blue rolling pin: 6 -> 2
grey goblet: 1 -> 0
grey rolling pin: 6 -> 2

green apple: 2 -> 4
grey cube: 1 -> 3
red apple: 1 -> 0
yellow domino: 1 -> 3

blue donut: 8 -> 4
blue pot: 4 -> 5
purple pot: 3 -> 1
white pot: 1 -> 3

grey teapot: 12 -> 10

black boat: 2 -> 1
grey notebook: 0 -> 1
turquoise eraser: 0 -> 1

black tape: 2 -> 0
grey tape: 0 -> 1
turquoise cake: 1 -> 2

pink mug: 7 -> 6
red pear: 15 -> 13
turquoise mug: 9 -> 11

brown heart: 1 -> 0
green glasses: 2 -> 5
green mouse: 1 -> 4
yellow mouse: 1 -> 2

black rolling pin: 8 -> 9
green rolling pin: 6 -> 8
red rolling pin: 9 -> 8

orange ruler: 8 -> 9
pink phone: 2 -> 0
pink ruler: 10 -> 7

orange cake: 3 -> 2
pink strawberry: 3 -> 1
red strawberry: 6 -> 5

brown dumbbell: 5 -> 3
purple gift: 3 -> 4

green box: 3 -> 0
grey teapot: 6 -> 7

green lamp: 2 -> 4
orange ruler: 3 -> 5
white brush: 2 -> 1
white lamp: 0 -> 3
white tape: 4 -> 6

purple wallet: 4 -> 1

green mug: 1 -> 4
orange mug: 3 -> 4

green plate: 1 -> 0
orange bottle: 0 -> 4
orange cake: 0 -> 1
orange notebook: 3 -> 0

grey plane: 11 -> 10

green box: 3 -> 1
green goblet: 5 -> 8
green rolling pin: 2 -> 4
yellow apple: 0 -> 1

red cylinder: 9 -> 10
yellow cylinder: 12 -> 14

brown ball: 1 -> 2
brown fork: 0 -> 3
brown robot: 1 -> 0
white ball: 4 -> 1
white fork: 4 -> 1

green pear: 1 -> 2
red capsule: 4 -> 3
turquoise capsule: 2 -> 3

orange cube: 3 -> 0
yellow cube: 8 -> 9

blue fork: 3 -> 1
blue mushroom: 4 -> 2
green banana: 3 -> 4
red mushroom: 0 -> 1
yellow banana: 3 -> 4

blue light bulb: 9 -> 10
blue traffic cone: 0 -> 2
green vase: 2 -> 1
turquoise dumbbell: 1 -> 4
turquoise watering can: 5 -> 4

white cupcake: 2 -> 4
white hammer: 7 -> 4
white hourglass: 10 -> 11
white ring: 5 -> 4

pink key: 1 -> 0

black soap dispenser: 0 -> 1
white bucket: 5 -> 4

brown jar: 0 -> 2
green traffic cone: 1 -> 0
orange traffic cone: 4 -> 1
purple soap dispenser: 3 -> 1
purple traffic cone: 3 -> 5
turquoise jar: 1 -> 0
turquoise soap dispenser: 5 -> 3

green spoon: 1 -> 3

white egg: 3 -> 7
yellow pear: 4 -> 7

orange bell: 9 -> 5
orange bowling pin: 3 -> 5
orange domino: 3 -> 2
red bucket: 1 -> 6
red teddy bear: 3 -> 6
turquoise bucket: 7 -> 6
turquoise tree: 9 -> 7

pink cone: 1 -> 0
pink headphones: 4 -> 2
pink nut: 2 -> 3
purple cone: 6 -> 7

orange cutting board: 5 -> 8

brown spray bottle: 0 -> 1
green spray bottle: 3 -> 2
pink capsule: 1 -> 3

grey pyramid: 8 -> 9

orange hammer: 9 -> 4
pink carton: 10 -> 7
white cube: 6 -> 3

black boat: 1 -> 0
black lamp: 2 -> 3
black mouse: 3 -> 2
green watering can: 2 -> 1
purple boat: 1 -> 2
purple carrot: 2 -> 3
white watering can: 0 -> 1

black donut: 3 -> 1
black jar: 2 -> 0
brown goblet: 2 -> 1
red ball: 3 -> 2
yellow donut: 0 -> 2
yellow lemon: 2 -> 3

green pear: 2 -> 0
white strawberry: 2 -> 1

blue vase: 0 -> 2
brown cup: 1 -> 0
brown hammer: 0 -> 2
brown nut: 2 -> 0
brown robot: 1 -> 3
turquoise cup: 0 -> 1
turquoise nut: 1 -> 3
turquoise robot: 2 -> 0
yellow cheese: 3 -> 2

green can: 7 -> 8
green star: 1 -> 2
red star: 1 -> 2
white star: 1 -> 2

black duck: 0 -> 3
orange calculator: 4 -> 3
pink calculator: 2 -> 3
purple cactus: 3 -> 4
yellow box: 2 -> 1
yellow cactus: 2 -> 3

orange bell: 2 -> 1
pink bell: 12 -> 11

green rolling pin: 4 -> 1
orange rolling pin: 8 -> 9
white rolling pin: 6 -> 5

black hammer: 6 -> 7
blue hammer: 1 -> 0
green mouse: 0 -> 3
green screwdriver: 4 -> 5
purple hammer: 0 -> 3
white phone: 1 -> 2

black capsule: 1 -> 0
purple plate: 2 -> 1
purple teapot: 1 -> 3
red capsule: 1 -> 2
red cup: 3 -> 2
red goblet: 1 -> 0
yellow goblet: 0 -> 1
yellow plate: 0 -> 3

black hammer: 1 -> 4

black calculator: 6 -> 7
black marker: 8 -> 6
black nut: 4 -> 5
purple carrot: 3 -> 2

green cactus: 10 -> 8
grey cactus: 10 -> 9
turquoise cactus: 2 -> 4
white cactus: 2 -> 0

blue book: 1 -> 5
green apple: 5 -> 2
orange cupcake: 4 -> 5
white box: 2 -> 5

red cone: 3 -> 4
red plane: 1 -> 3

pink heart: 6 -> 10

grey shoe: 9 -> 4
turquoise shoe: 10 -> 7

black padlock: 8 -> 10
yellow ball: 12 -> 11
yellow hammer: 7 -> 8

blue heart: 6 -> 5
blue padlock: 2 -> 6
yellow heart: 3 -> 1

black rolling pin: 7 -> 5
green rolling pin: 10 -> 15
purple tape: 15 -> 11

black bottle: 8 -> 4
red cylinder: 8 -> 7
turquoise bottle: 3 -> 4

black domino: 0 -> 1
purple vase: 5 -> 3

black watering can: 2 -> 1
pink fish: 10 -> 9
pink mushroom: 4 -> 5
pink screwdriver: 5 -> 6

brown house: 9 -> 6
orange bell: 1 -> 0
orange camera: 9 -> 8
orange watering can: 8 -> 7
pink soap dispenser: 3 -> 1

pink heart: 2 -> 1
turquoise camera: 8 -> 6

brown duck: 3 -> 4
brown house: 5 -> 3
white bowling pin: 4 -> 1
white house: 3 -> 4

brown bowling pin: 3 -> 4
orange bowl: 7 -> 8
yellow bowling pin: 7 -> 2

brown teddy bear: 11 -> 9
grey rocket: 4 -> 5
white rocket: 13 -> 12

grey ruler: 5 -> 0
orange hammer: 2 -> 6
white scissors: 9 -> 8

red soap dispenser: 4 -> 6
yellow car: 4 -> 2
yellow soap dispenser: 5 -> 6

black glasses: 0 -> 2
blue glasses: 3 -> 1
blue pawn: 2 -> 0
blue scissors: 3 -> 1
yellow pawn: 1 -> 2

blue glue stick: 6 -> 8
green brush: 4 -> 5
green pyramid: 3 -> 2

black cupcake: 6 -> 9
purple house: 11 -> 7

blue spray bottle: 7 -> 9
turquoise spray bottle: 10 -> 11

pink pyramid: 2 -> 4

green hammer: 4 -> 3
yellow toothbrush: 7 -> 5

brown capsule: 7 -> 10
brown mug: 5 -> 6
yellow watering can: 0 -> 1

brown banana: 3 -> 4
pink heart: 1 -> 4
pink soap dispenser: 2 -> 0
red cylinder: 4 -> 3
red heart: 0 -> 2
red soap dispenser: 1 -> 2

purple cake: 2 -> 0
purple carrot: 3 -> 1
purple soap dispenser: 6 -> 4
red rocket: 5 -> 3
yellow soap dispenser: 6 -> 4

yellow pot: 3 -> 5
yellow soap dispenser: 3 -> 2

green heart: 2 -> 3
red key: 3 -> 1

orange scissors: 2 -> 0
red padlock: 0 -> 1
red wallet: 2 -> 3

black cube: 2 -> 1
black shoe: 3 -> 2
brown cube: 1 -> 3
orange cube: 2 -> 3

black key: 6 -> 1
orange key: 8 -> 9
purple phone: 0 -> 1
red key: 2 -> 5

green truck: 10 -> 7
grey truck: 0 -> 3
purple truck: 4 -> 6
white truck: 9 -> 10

### How to complete this task
The answer must hold only the lines from the first line of the data through the line bearing "pink mug: 7 -> 6", returned exactly.

### Reply
blue rolling pin: 6 -> 2
grey goblet: 1 -> 0
grey rolling pin: 6 -> 2

green apple: 2 -> 4
grey cube: 1 -> 3
red apple: 1 -> 0
yellow domino: 1 -> 3

blue donut: 8 -> 4
blue pot: 4 -> 5
purple pot: 3 -> 1
white pot: 1 -> 3

grey teapot: 12 -> 10

black boat: 2 -> 1
grey notebook: 0 -> 1
turquoise eraser: 0 -> 1

black tape: 2 -> 0
grey tape: 0 -> 1
turquoise cake: 1 -> 2

pink mug: 7 -> 6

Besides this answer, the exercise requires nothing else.